> Information given:
^^^^
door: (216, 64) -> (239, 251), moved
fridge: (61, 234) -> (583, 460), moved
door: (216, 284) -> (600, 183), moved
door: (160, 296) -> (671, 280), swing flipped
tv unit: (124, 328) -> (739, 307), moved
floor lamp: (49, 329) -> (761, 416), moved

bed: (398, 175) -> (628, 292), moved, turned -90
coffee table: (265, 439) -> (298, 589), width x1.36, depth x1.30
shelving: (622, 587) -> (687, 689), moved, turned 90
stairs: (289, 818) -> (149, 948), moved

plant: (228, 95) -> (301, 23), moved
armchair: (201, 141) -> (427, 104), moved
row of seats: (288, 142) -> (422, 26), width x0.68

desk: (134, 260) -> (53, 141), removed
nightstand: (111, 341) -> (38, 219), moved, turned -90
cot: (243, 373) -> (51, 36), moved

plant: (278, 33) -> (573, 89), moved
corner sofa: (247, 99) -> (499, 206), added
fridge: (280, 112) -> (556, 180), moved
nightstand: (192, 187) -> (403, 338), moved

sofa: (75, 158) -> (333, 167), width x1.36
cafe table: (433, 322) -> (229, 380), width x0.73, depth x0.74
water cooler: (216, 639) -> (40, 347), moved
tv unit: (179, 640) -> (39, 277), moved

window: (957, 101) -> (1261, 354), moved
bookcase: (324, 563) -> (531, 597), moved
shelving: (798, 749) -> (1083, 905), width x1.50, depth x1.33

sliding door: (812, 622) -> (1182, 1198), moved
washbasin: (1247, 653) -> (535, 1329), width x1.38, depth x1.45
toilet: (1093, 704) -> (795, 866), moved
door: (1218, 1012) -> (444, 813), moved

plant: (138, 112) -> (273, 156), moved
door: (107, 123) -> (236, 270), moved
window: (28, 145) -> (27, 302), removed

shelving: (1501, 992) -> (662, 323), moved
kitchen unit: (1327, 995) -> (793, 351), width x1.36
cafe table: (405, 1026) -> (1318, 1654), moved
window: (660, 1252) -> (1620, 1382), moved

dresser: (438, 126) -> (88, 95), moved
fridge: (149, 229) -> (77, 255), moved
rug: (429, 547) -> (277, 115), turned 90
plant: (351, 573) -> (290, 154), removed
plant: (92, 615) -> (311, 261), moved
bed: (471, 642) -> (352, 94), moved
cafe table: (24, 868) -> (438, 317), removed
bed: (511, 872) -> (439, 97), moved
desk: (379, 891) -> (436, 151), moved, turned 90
^^^^
The required output is every line above that contains the string "window".

> Result below:
window: (957, 101) -> (1261, 354), moved
window: (28, 145) -> (27, 302), removed
window: (660, 1252) -> (1620, 1382), moved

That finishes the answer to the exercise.